ABOUT THIS EXERCISE: The output should be the listing below, limited to the lines from the one with "C1: 470nF (GND, VS) -> 470nF (GND, N11)" through the one with "D4: LED orange", exact and without pictures.

········

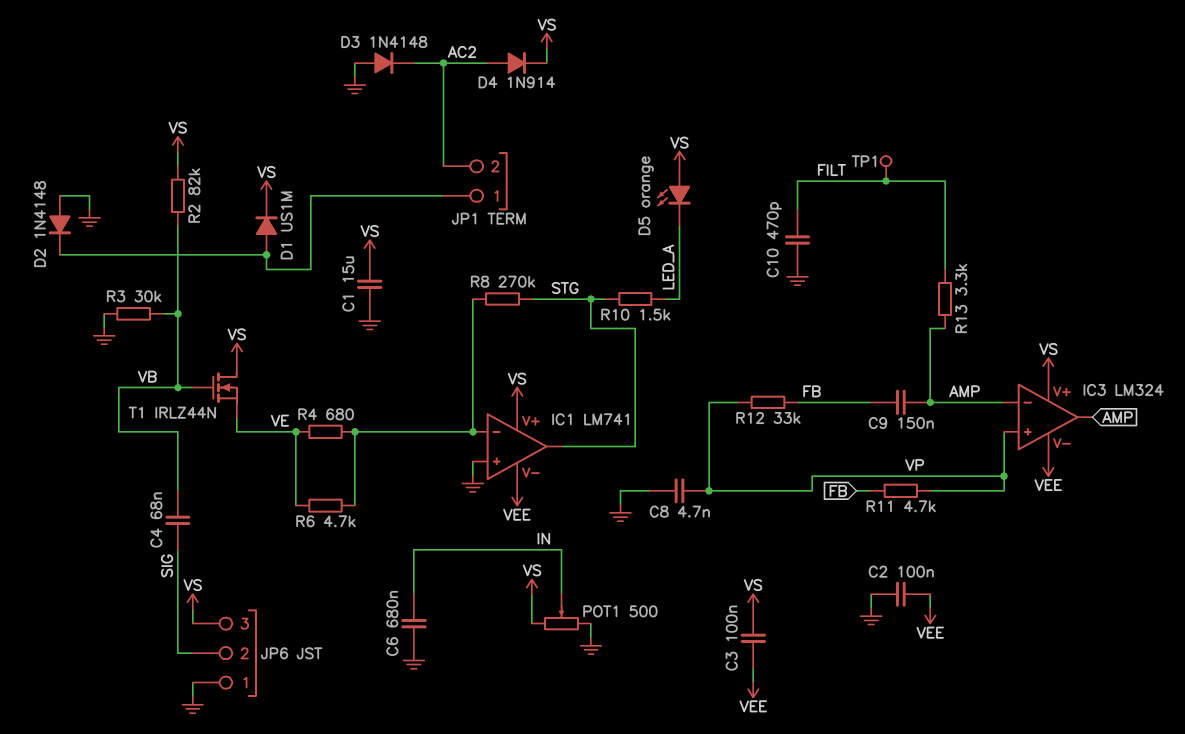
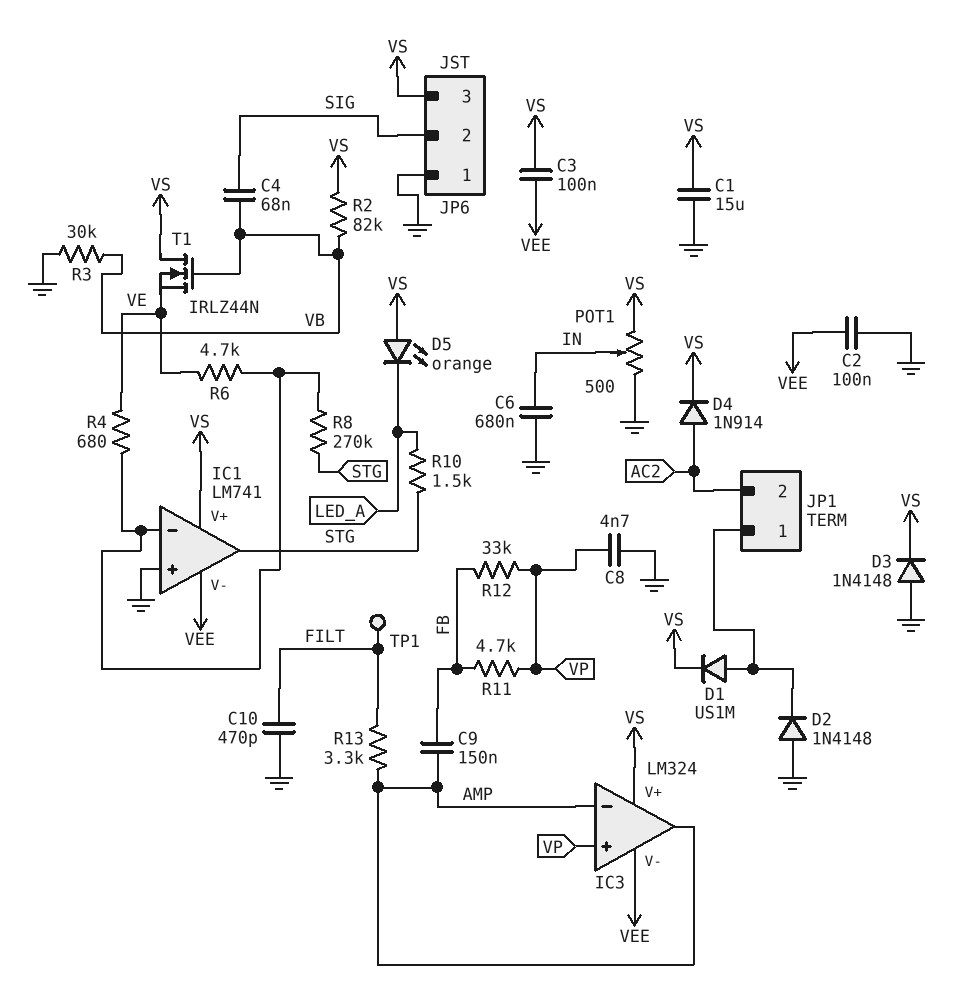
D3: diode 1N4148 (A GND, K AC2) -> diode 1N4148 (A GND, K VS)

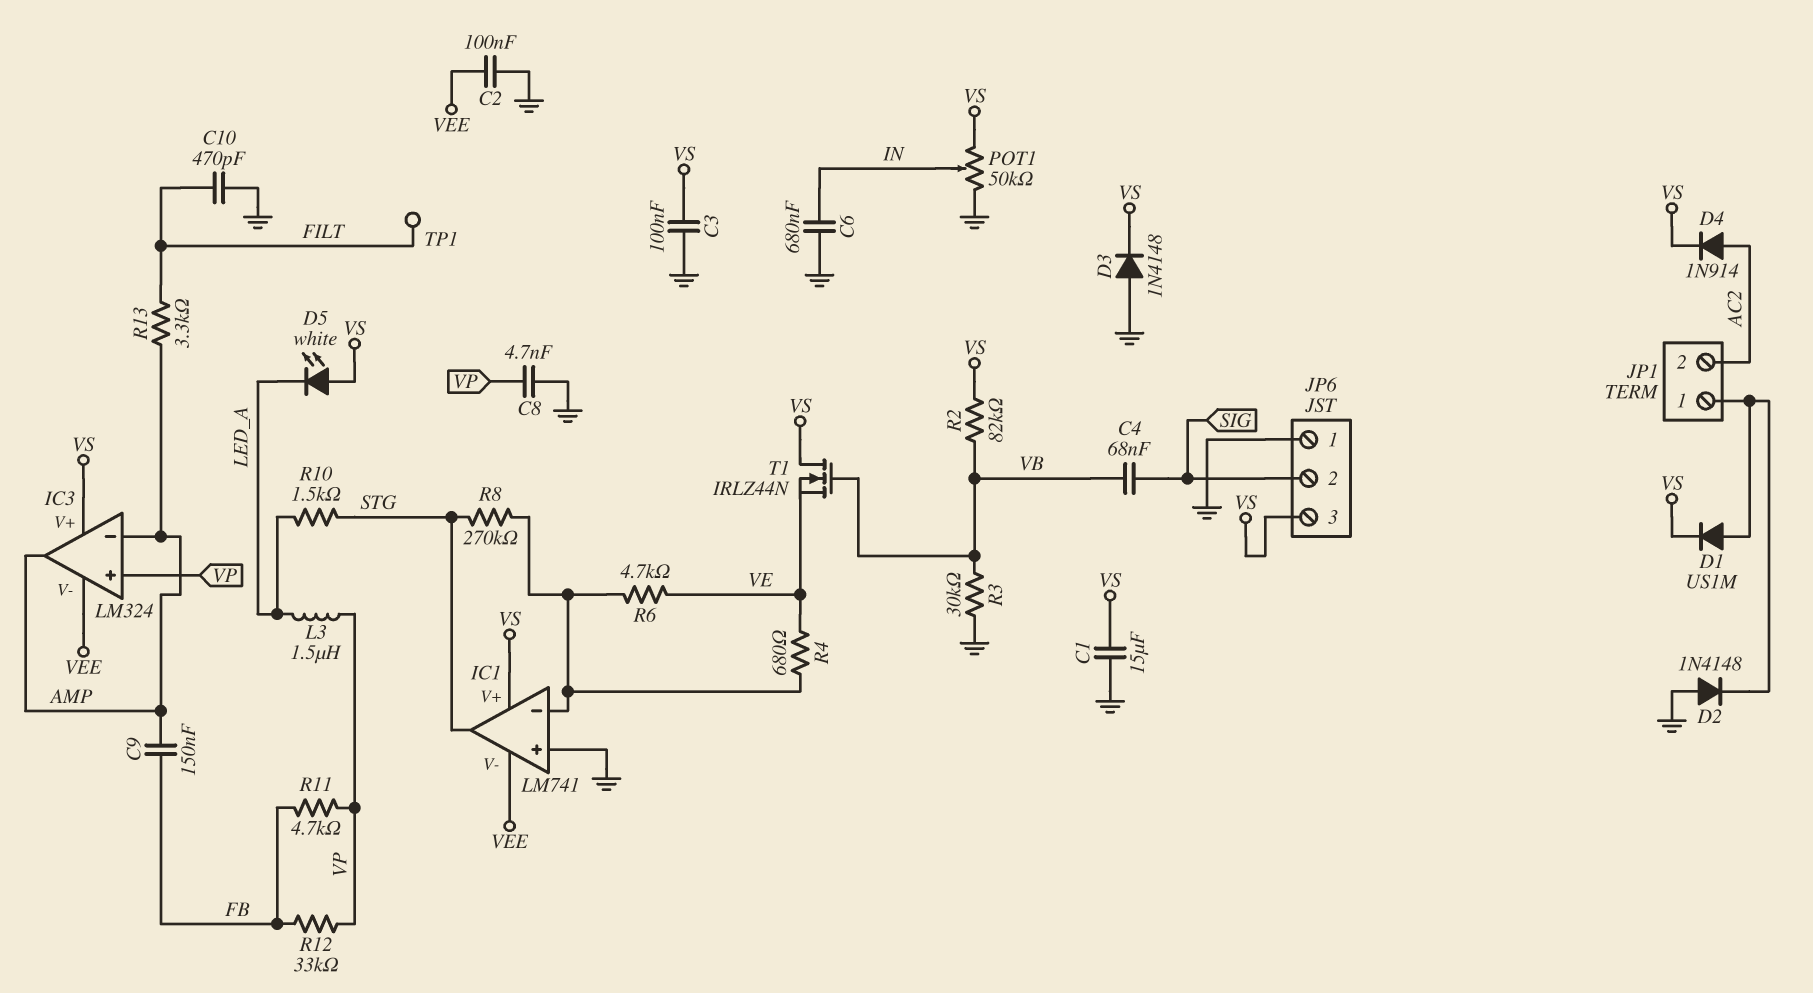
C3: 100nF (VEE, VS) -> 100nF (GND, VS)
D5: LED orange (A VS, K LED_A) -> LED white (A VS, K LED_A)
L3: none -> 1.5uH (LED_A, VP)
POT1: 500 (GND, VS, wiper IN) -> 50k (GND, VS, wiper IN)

········

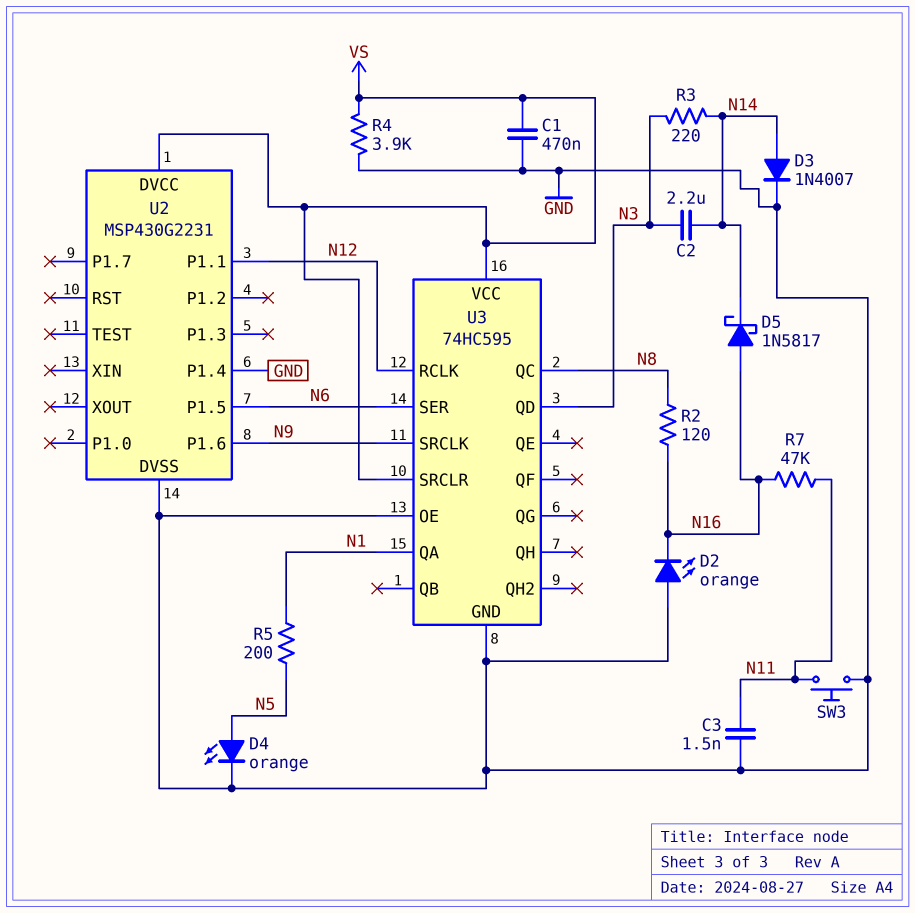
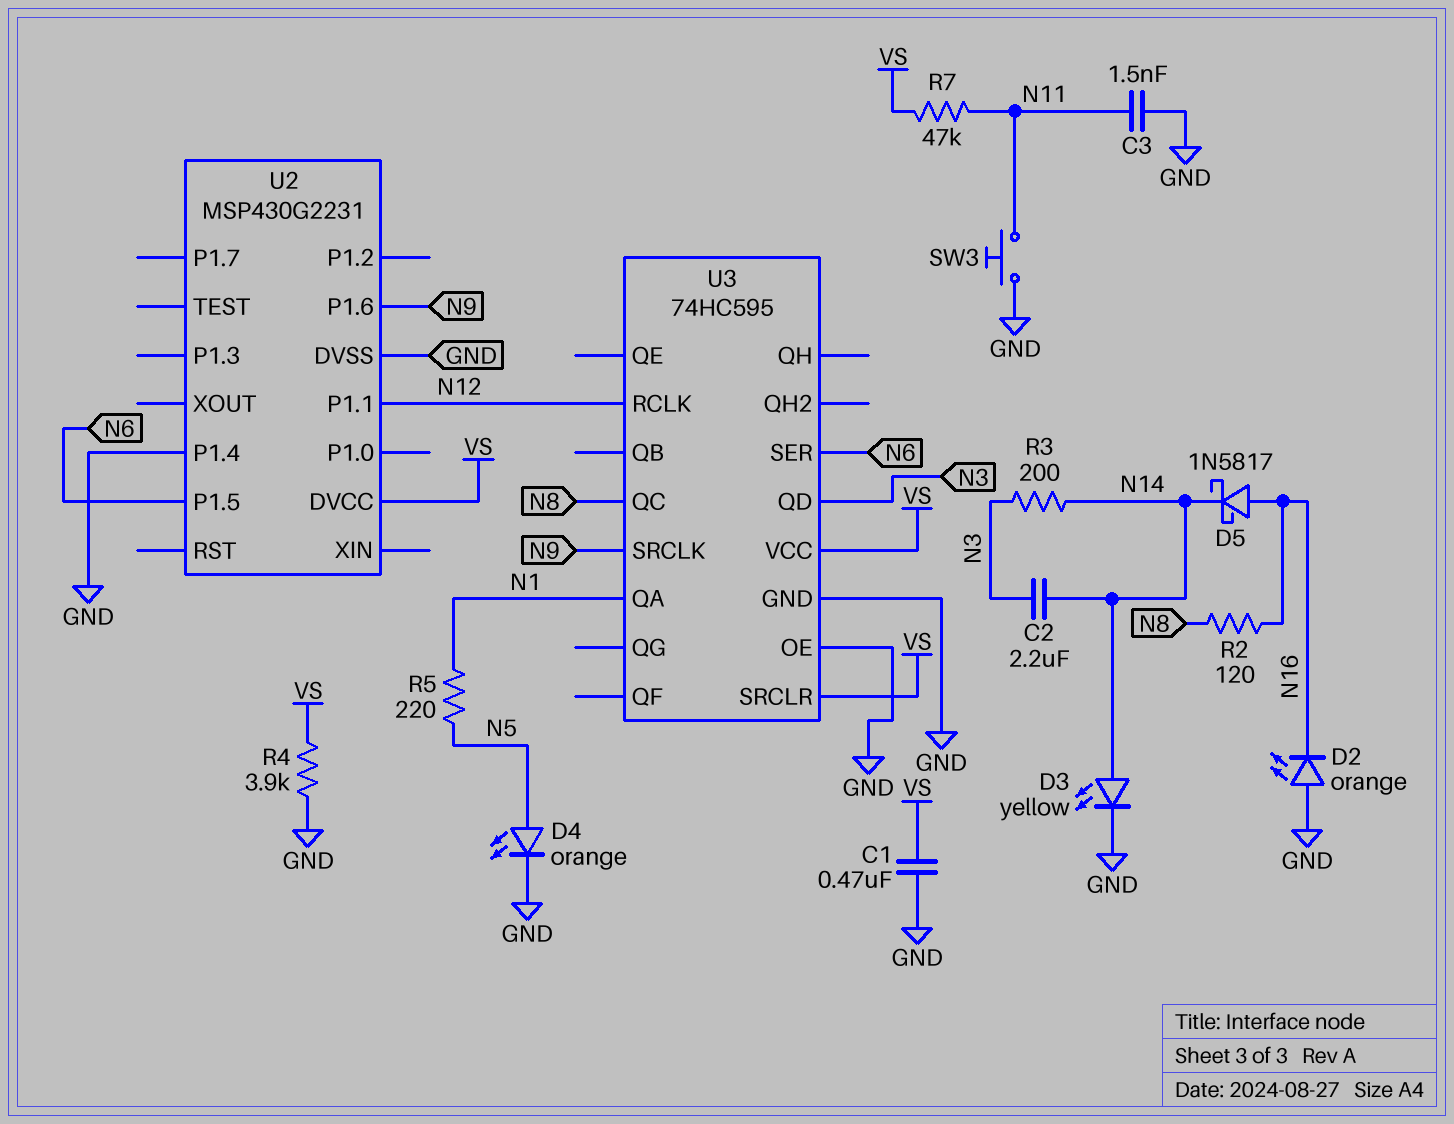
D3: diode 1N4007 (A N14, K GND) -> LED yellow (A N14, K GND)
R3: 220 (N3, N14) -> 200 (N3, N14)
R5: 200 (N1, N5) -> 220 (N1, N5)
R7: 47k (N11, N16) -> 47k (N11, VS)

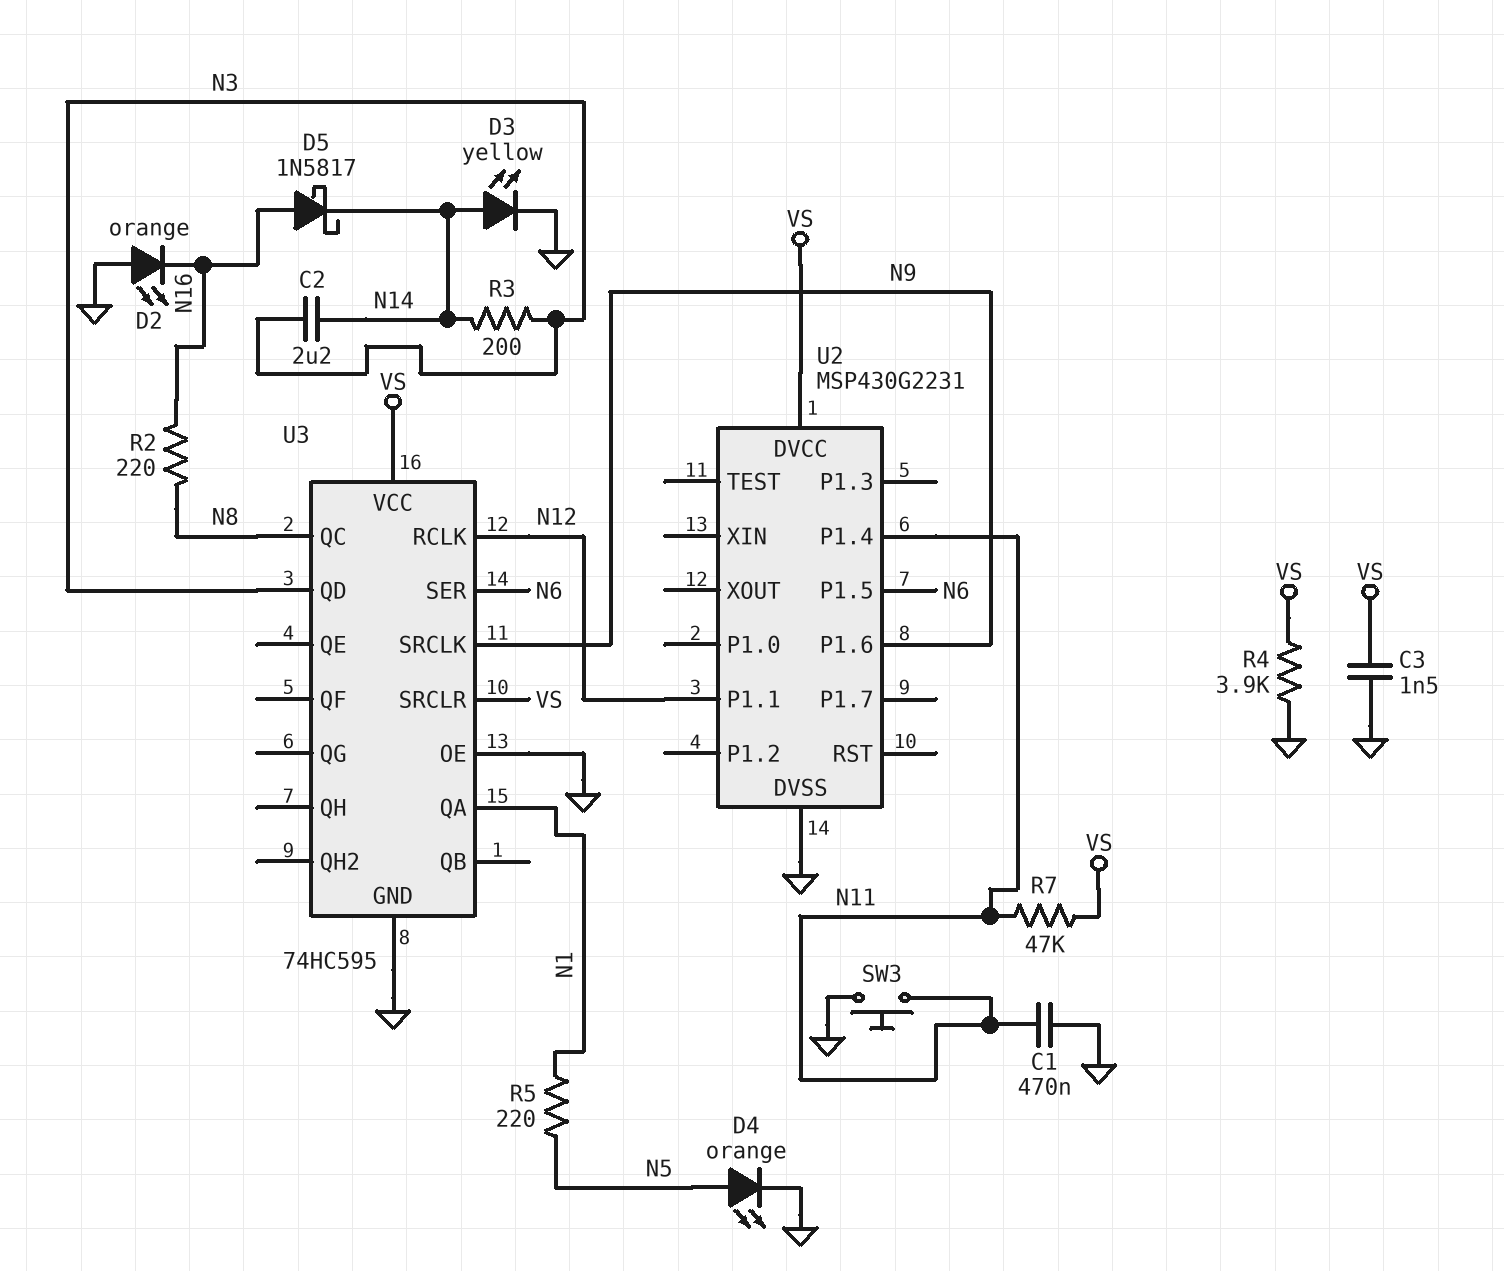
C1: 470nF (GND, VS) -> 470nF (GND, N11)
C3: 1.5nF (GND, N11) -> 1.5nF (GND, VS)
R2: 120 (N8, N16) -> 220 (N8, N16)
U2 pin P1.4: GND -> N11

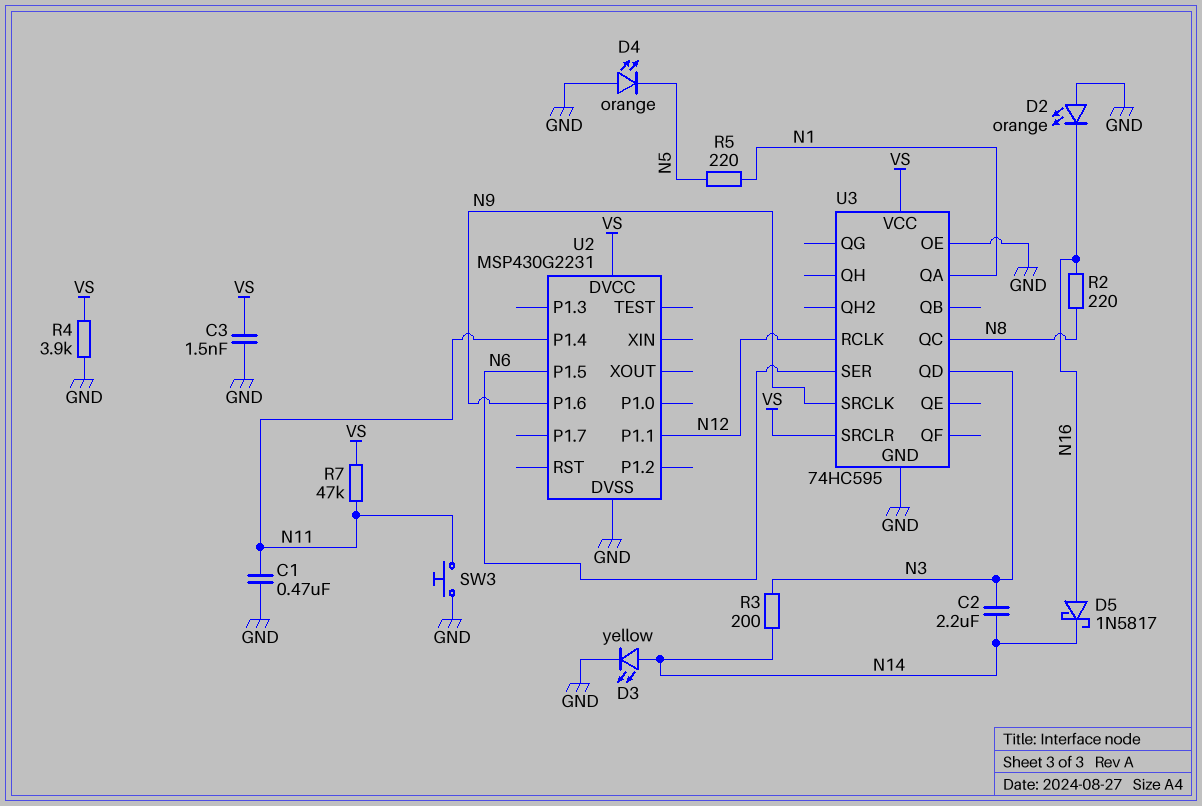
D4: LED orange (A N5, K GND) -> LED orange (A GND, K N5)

········

FINAL ANSWER:
C1: 470nF (GND, VS) -> 470nF (GND, N11)
C3: 1.5nF (GND, N11) -> 1.5nF (GND, VS)
R2: 120 (N8, N16) -> 220 (N8, N16)
U2 pin P1.4: GND -> N11

D4: LED orange (A N5, K GND) -> LED orange (A GND, K N5)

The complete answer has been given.